## DATA FOR THIS TASK
+===+
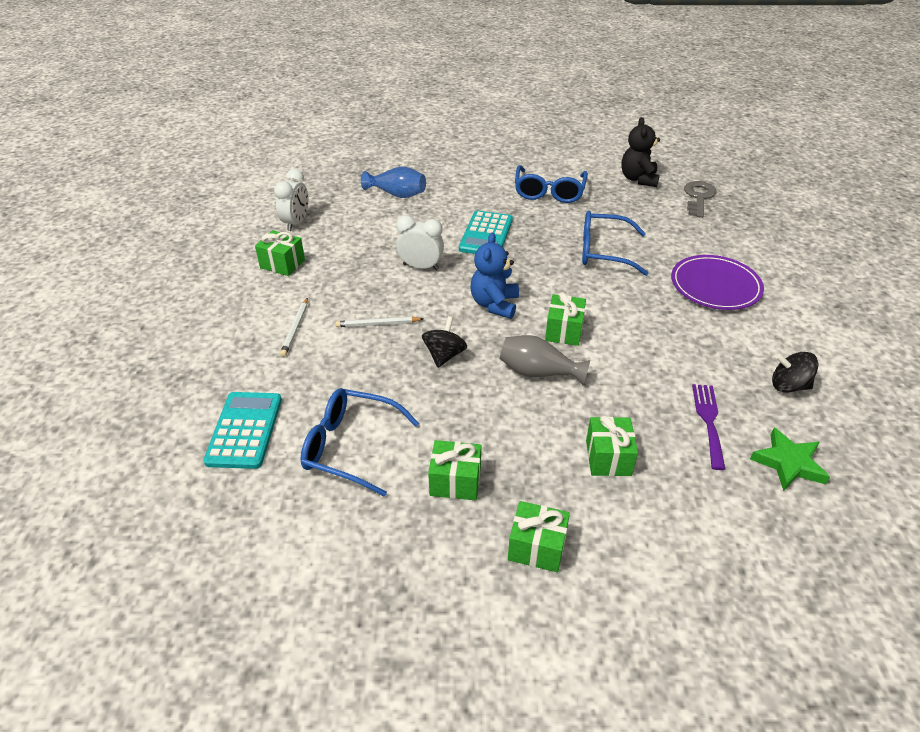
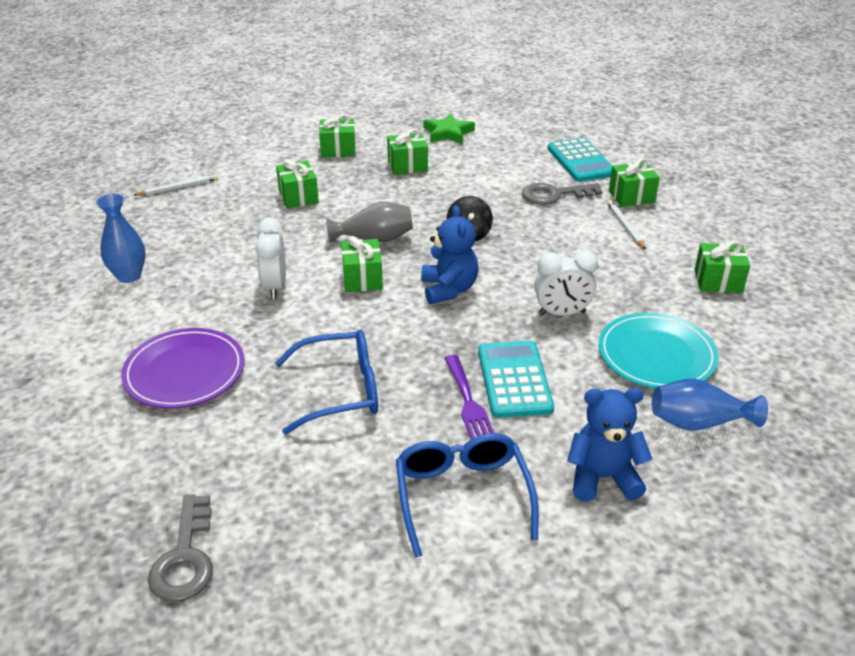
camera: 160 degrees right, 5 degrees down
(250, 362) = (631, 196): none -> green gift
(296, 223) = (774, 336): white clock -> white clock (275, 287)
(323, 384) = (554, 195): none -> grey key
(350, 447) = (496, 167): blue glasses -> none
(378, 324) = (553, 246): white pencil -> white pencil (178, 188)
(383, 229) = (656, 355): none -> turquoise plate
(471, 185) = (603, 477): none -> blue teddy bear
(638, 179) = (304, 584): black teddy bear -> none
(708, 421) = (214, 234): purple fork -> purple fork (469, 403)
(788, 386) = (129, 276): black spinning top -> blue vase
(788, 463) = (151, 220): green star -> green star (448, 133)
+===+
Each line above where the word "none" occurs should be returned in full.

## SOLUTION TO THE EXERCISE
(250, 362) = (631, 196): none -> green gift
(323, 384) = (554, 195): none -> grey key
(350, 447) = (496, 167): blue glasses -> none
(383, 229) = (656, 355): none -> turquoise plate
(471, 185) = (603, 477): none -> blue teddy bear
(638, 179) = (304, 584): black teddy bear -> none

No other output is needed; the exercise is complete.